*** Data to use Section Begins ***
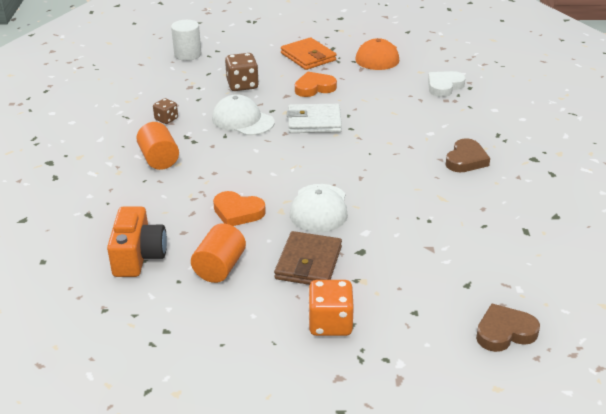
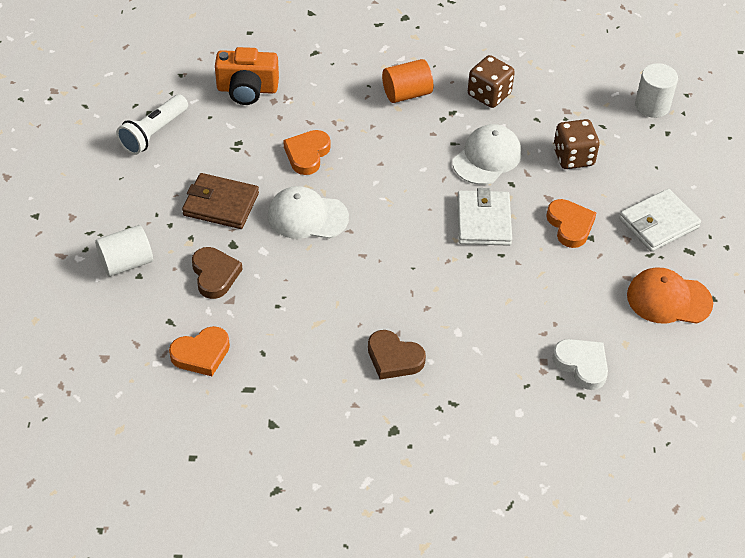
camera: 90 degrees right, 15 degrees up
(166, 119) = (489, 94): brown dice -> brown dice, size x1.66
(202, 322) = (154, 133): none -> white flashlight
(220, 267) = (223, 143): orange cylinder -> none
(308, 57) = (658, 223): orange wallet -> white wallet
(330, 323) = (136, 215): orange dice -> none
(399, 323) = (126, 263): none -> white cylinder
(499, 261) = (201, 354): none -> orange heart
(504, 332) = (99, 338): brown heart -> brown heart (215, 275)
*** Data to use Section Ends ***
Render all entries verbatim, excluding any pictures they hold.

■ **Result for this exercise**:
camera: 90 degrees right, 15 degrees up
(166, 119) = (489, 94): brown dice -> brown dice, size x1.66
(202, 322) = (154, 133): none -> white flashlight
(220, 267) = (223, 143): orange cylinder -> none
(308, 57) = (658, 223): orange wallet -> white wallet
(330, 323) = (136, 215): orange dice -> none
(399, 323) = (126, 263): none -> white cylinder
(499, 261) = (201, 354): none -> orange heart
(504, 332) = (99, 338): brown heart -> brown heart (215, 275)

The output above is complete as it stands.